# Work task
Below are records; reproduce exactly the lines from the one that has "shifted | telefon" through the one that has "162> | x0.58 |", ends included, and nothing more.

[Start of Attachment]

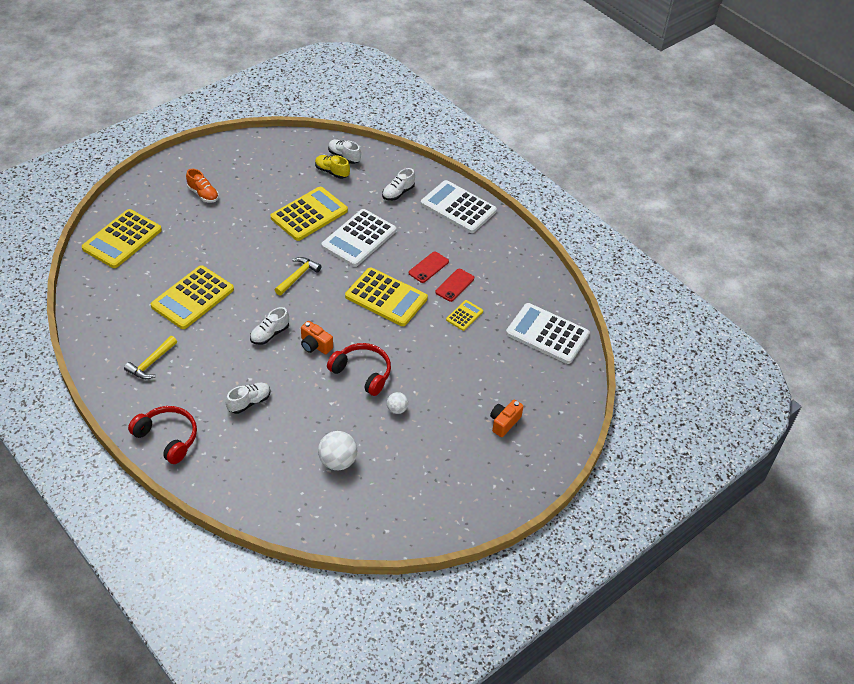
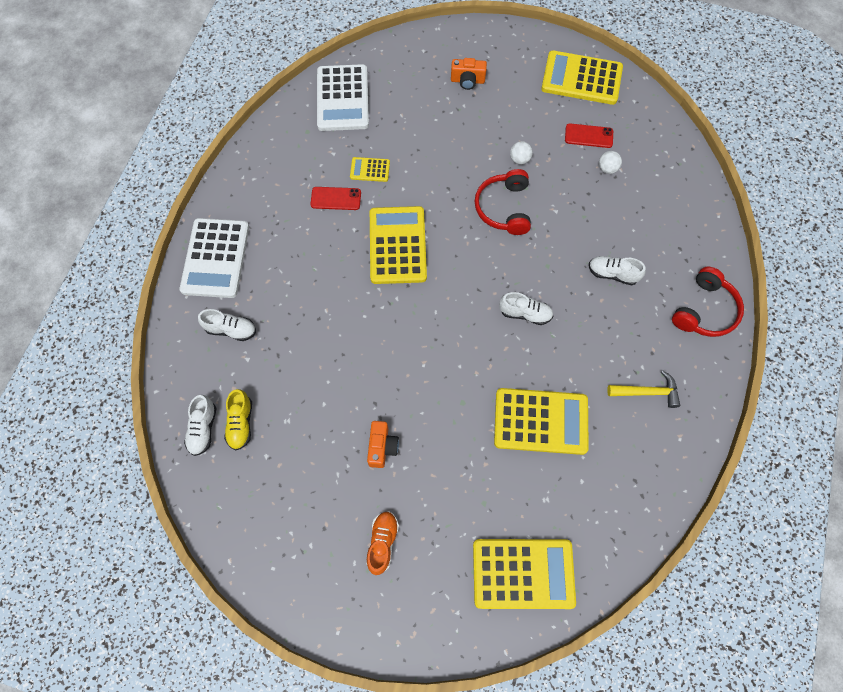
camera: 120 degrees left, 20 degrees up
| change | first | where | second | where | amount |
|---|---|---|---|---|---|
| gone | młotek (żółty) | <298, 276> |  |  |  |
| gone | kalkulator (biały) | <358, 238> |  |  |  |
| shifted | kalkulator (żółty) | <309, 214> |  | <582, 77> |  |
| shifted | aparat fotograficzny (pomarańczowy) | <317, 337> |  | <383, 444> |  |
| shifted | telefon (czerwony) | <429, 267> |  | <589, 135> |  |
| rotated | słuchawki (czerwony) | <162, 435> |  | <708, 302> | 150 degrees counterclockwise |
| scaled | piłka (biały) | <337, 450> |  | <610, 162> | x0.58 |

[End of Attachment]
[Start of Attachment]

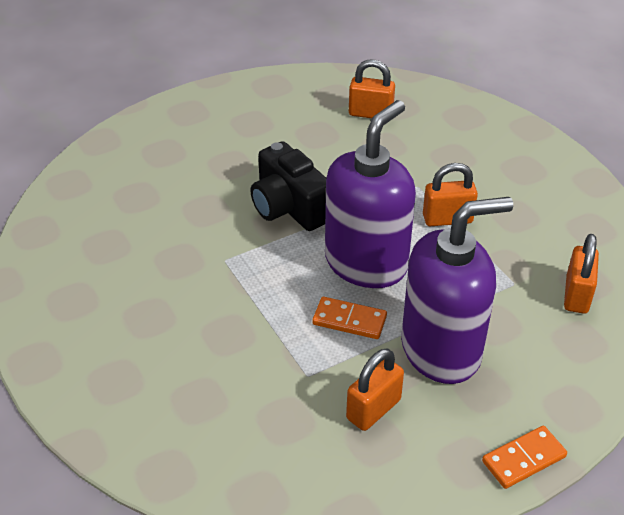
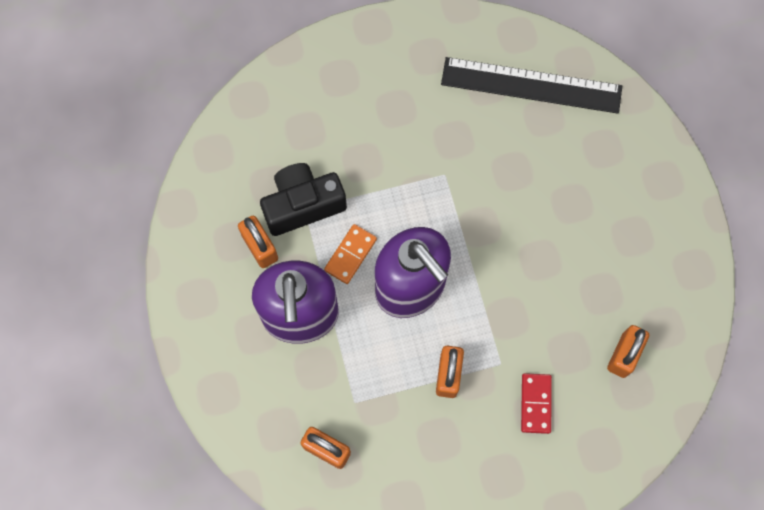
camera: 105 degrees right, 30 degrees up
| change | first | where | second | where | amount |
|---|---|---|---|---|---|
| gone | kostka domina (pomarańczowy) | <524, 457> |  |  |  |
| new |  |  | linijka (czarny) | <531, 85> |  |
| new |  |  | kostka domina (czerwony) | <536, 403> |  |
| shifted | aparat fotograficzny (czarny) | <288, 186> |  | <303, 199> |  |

[End of Attachment]

# Solution
| shifted | telefon (czerwony) | <429, 267> |  | <589, 135> |  |
| rotated | słuchawki (czerwony) | <162, 435> |  | <708, 302> | 150 degrees counterclockwise |
| scaled | piłka (biały) | <337, 450> |  | <610, 162> | x0.58 |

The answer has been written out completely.